**** Recorded data

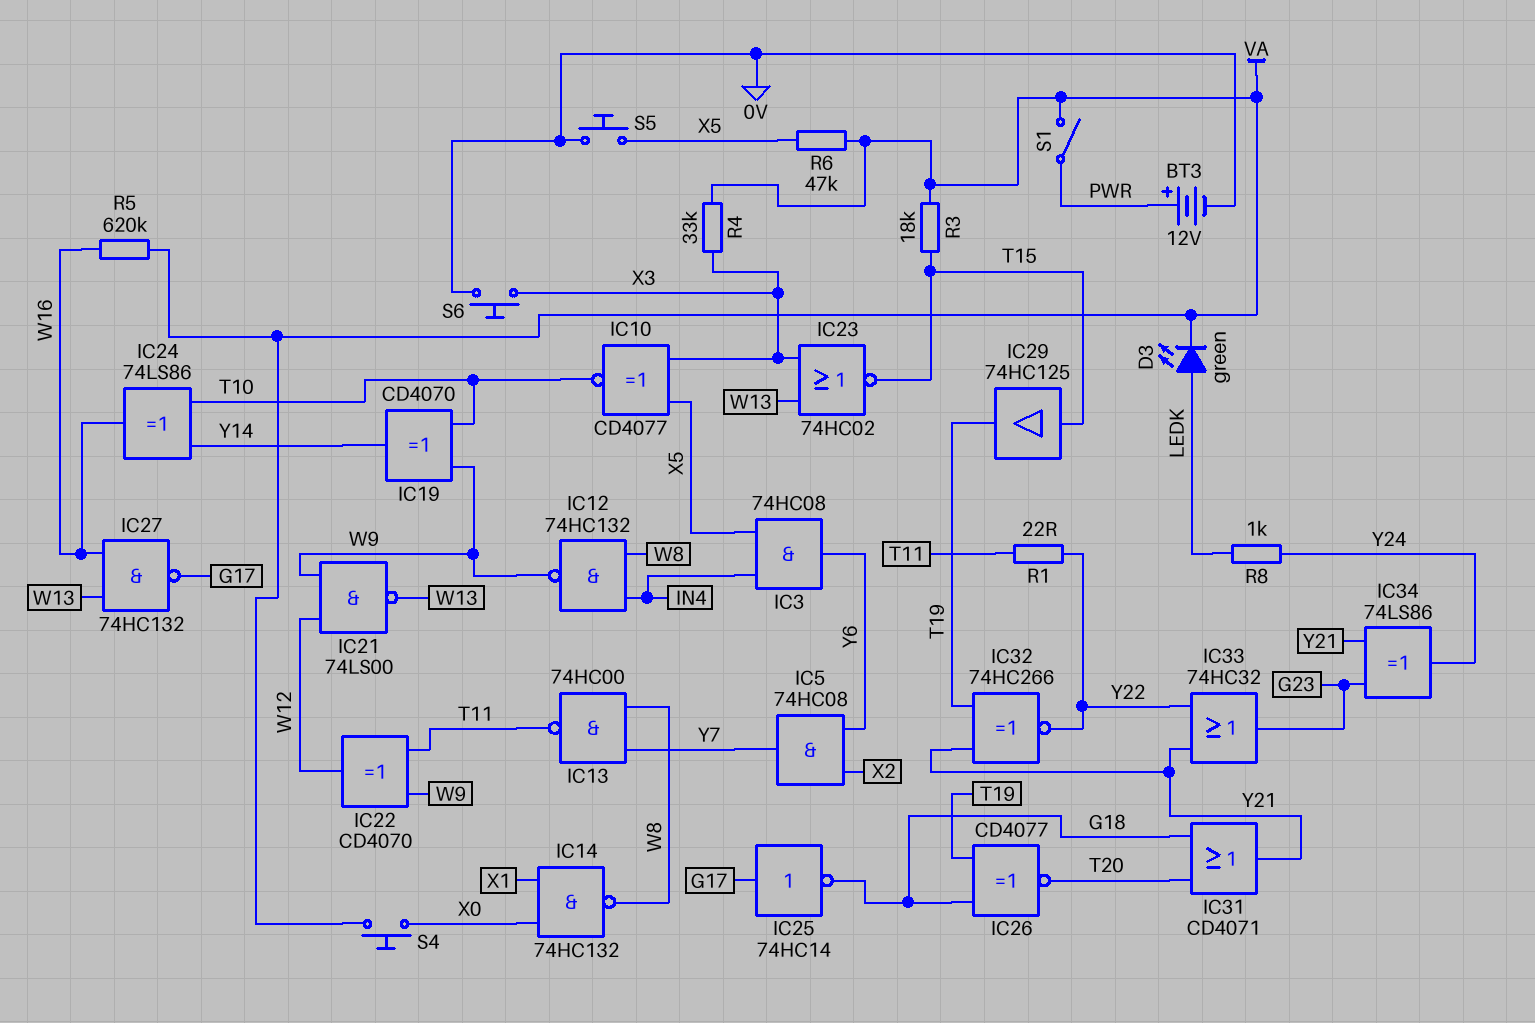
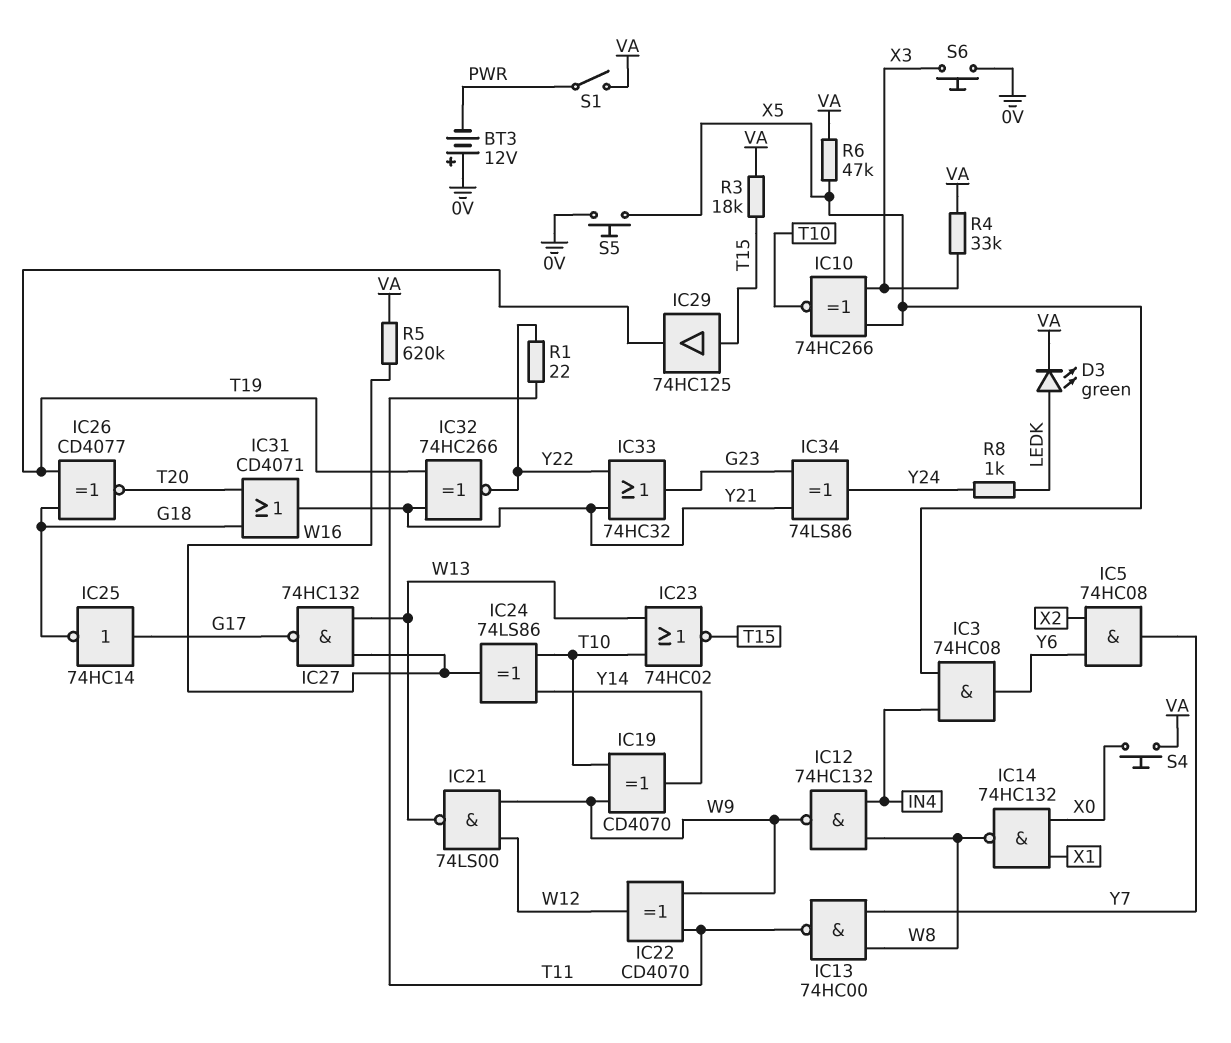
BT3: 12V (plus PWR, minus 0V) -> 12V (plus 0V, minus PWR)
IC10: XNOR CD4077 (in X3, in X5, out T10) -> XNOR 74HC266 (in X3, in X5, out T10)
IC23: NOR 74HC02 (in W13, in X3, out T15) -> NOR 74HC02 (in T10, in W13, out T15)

********
**** Recorded data

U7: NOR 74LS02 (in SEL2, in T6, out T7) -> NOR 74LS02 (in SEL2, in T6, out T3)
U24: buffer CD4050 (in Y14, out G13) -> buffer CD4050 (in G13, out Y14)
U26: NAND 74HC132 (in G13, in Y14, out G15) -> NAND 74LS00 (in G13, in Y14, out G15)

********

Print exactly the lines above, between the one holding "BT3: 12V (plus" and the one holding "IC23: NOR 74HC02", inclusive, and nothing besides.

■ Output of the exercise:
BT3: 12V (plus PWR, minus 0V) -> 12V (plus 0V, minus PWR)
IC10: XNOR CD4077 (in X3, in X5, out T10) -> XNOR 74HC266 (in X3, in X5, out T10)
IC23: NOR 74HC02 (in W13, in X3, out T15) -> NOR 74HC02 (in T10, in W13, out T15)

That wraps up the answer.